Change detection outputs
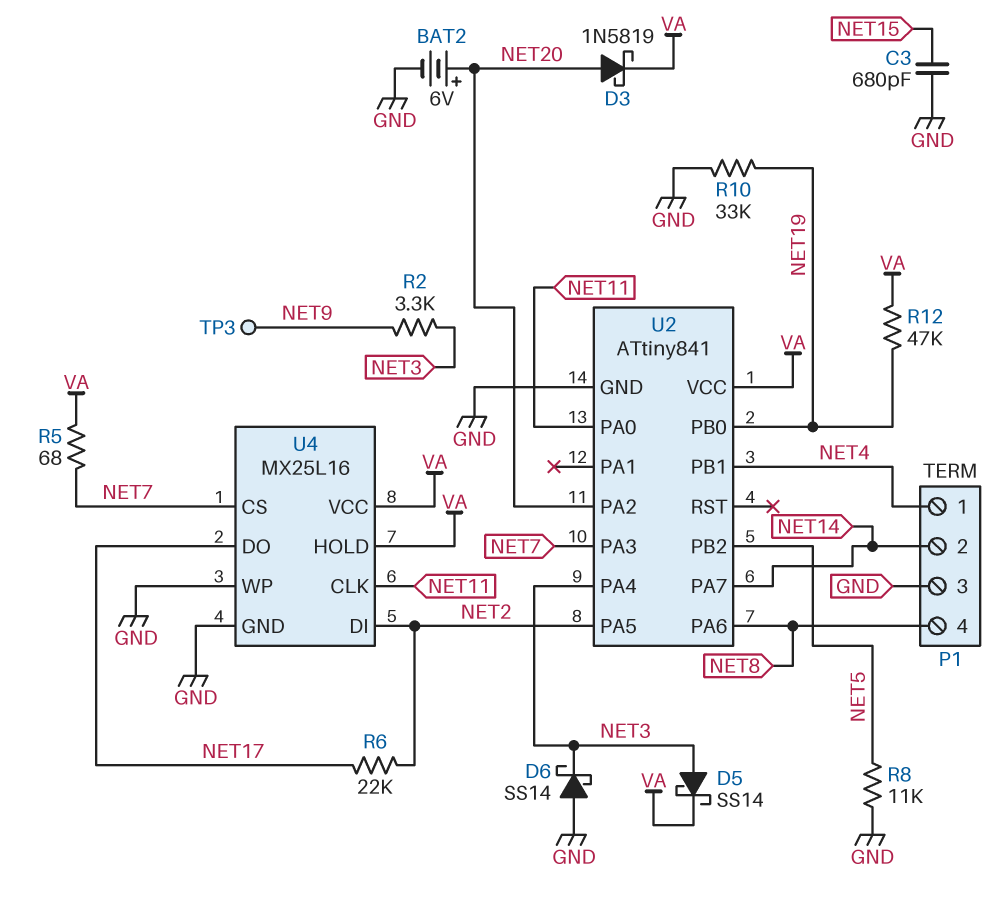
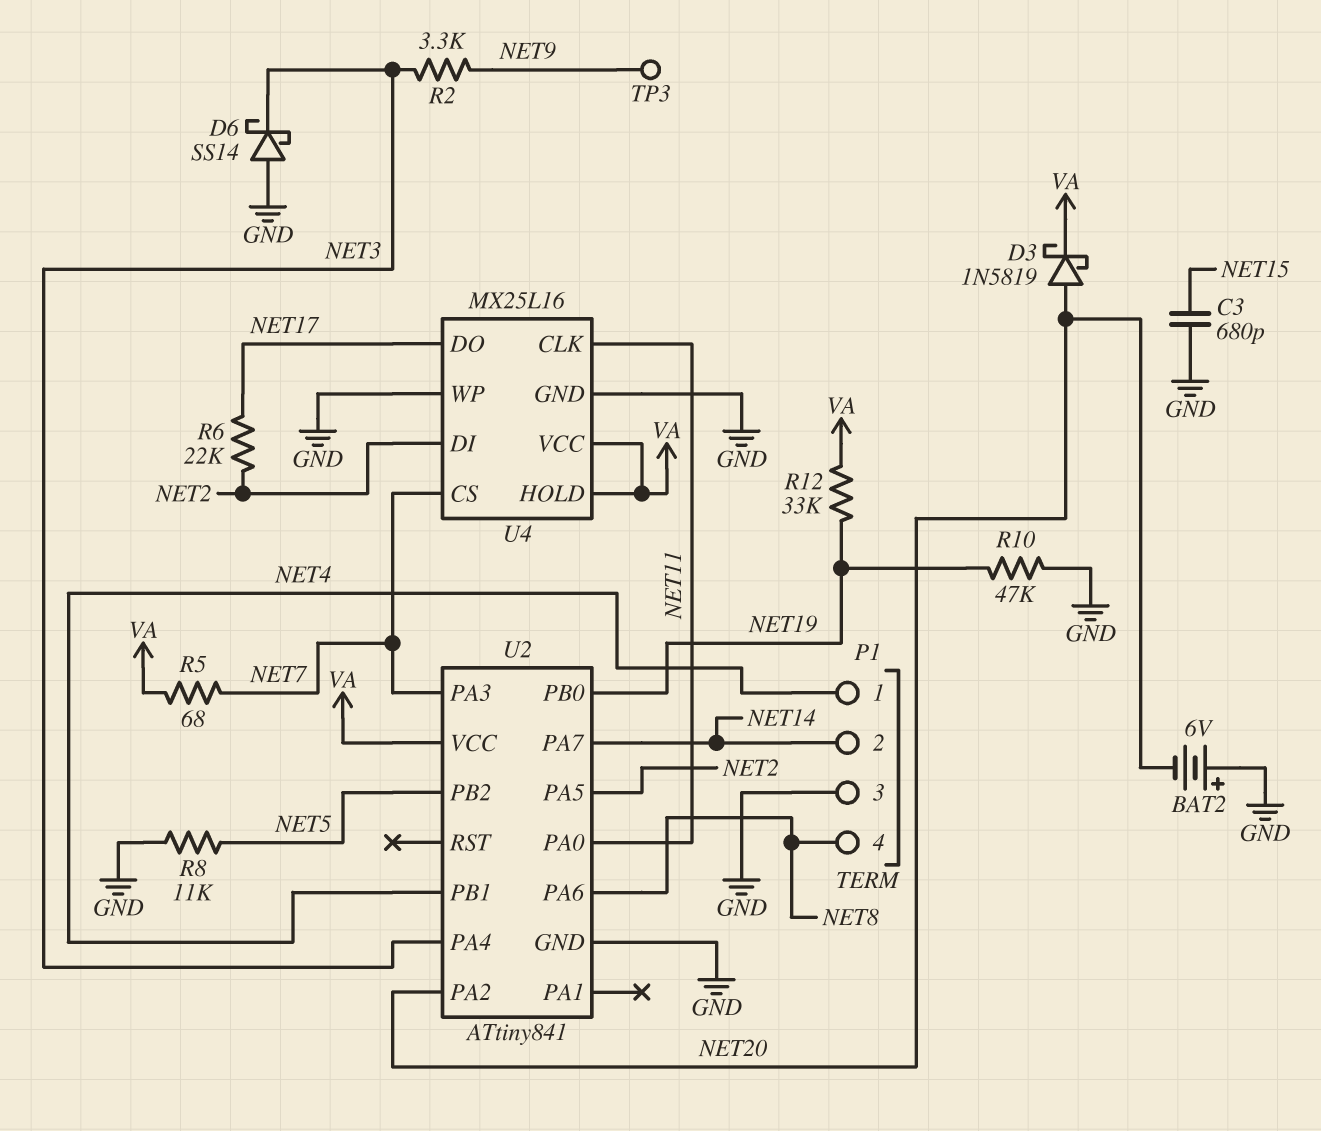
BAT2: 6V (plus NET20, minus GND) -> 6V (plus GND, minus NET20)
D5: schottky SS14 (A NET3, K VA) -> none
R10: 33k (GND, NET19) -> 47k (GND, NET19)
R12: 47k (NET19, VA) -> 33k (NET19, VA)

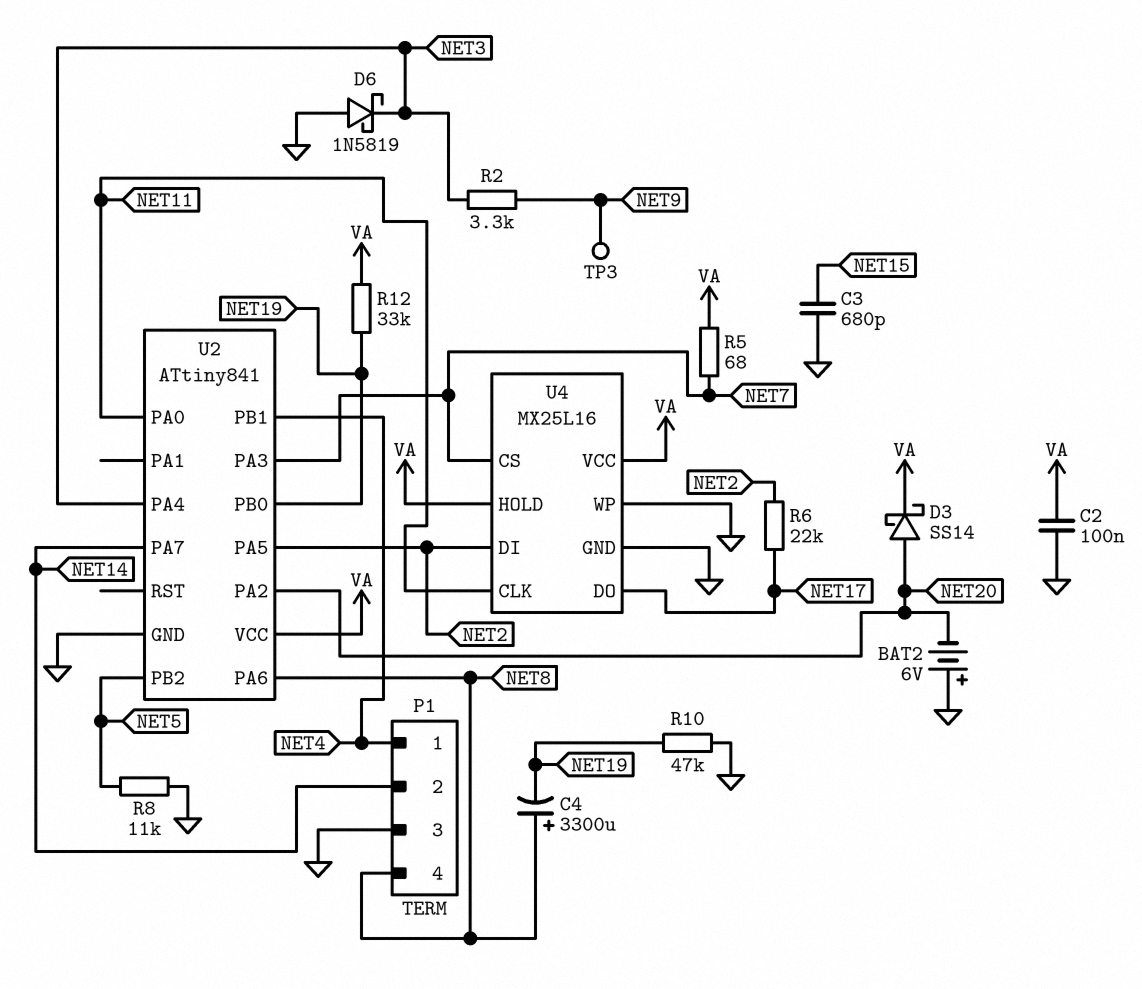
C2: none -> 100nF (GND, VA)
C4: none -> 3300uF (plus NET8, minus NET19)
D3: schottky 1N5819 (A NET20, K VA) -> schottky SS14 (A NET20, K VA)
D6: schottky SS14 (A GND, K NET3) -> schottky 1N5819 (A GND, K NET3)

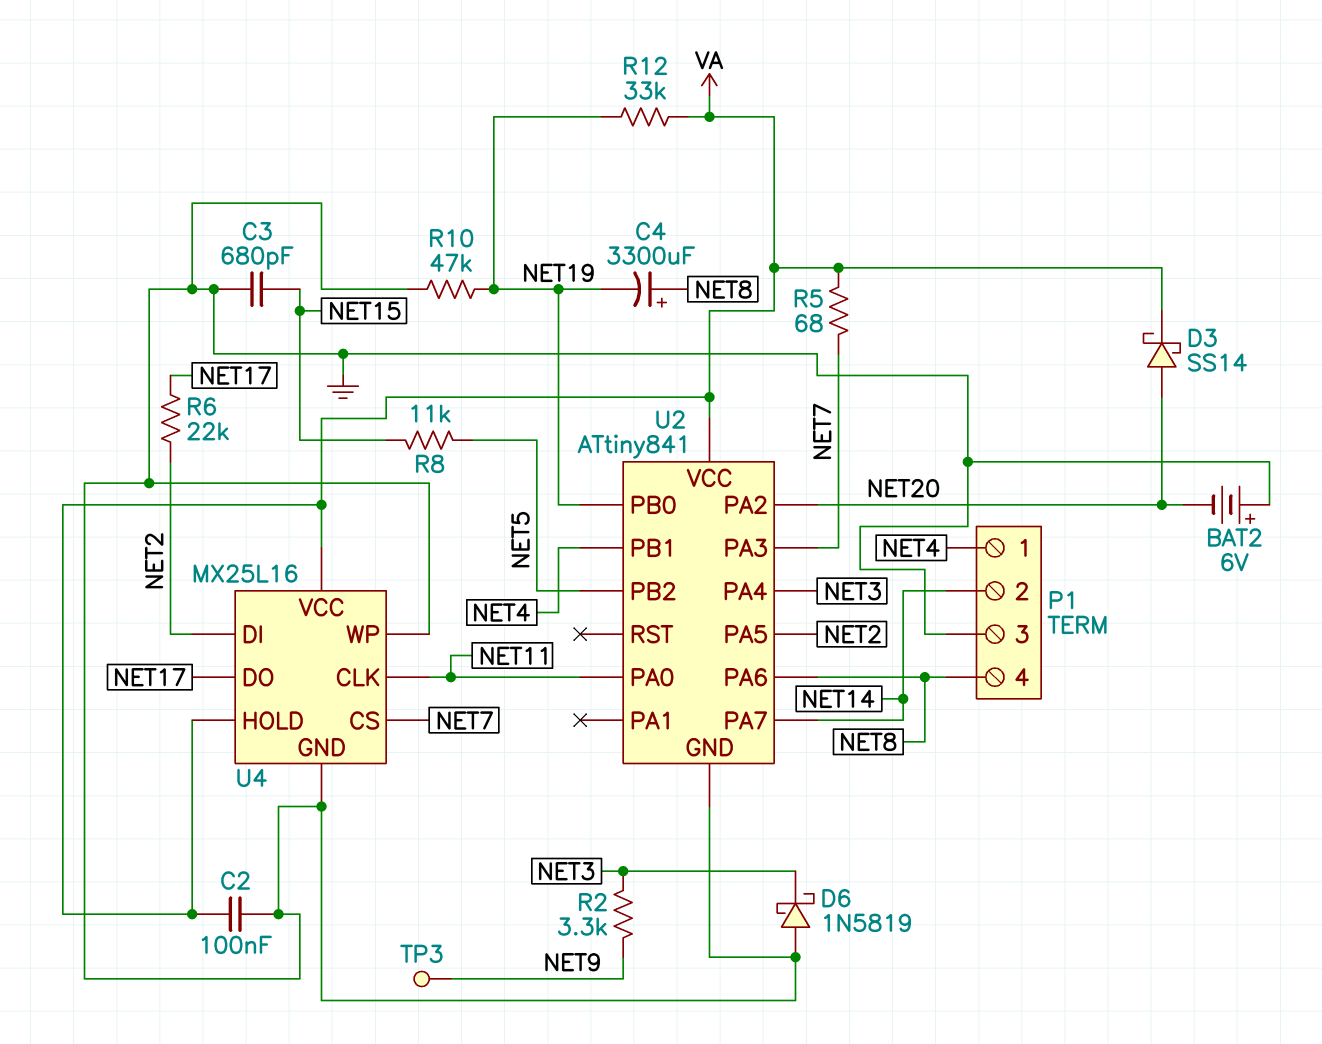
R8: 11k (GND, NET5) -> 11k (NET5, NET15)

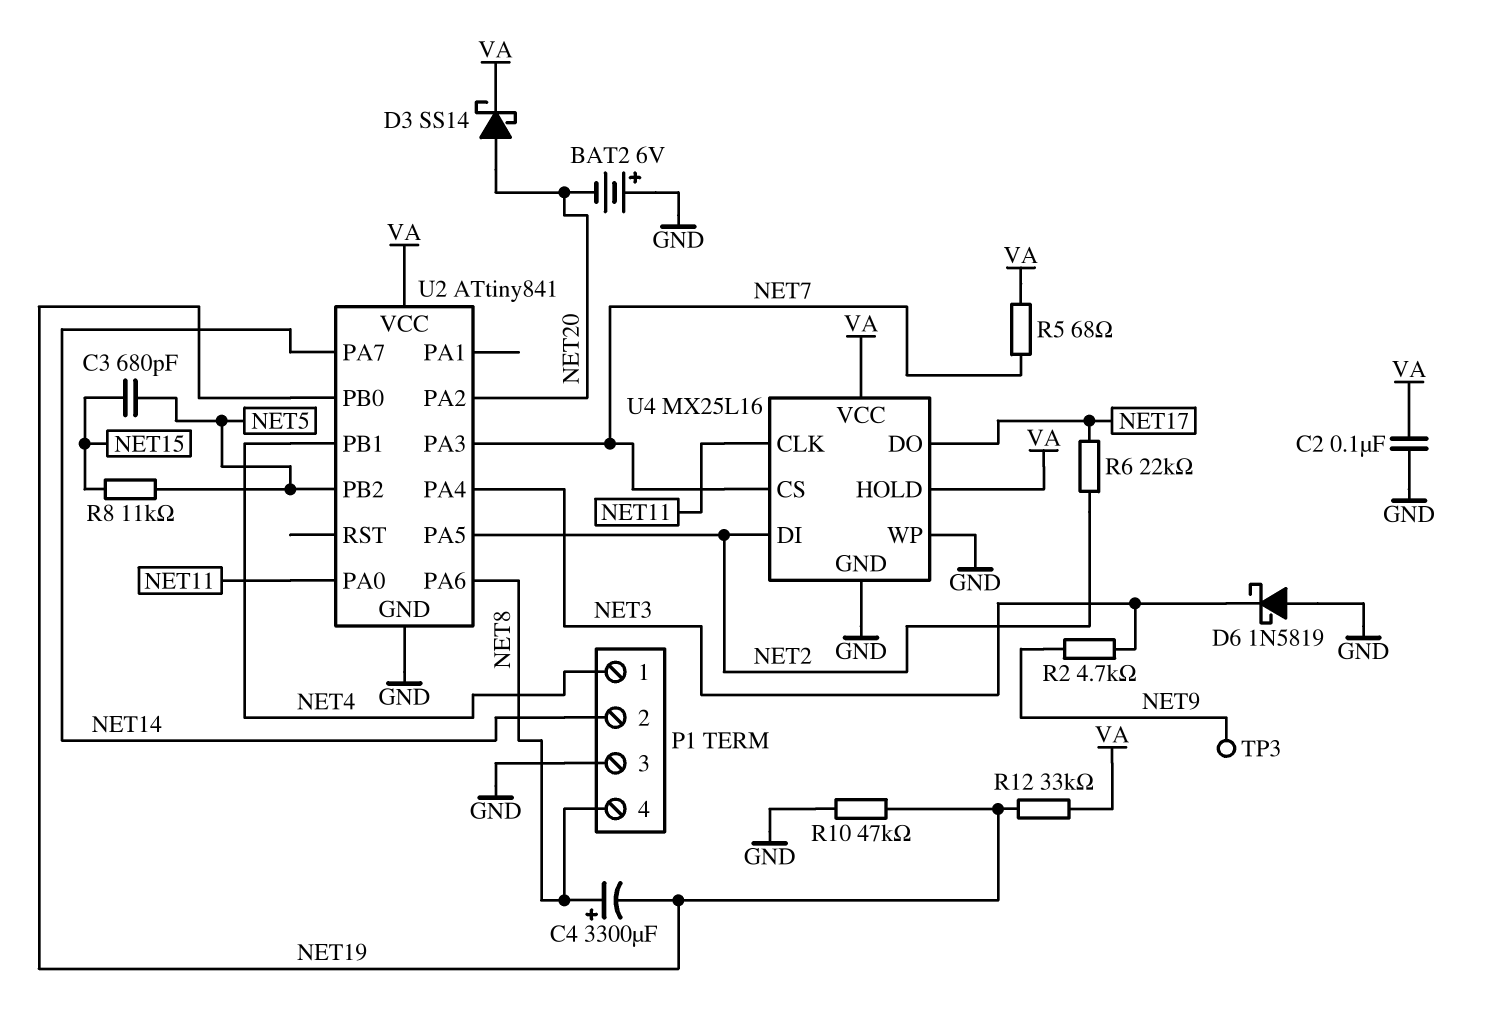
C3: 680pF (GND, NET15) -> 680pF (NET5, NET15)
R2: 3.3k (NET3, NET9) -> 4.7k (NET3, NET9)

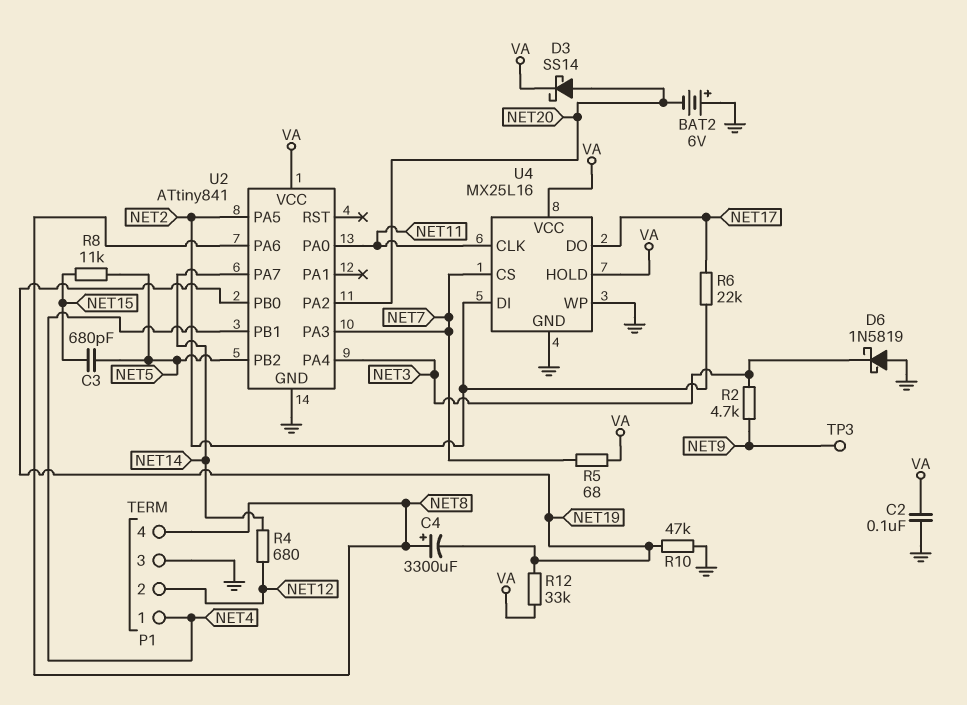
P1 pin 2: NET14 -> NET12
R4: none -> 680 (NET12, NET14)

What needs to be done:
Pictures are to be omitted; otherwise, write out the data exactly as it appears.

Expected answer:
BAT2: 6V (plus NET20, minus GND) -> 6V (plus GND, minus NET20)
D5: schottky SS14 (A NET3, K VA) -> none
R10: 33k (GND, NET19) -> 47k (GND, NET19)
R12: 47k (NET19, VA) -> 33k (NET19, VA)

C2: none -> 100nF (GND, VA)
C4: none -> 3300uF (plus NET8, minus NET19)
D3: schottky 1N5819 (A NET20, K VA) -> schottky SS14 (A NET20, K VA)
D6: schottky SS14 (A GND, K NET3) -> schottky 1N5819 (A GND, K NET3)

R8: 11k (GND, NET5) -> 11k (NET5, NET15)

C3: 680pF (GND, NET15) -> 680pF (NET5, NET15)
R2: 3.3k (NET3, NET9) -> 4.7k (NET3, NET9)

P1 pin 2: NET14 -> NET12
R4: none -> 680 (NET12, NET14)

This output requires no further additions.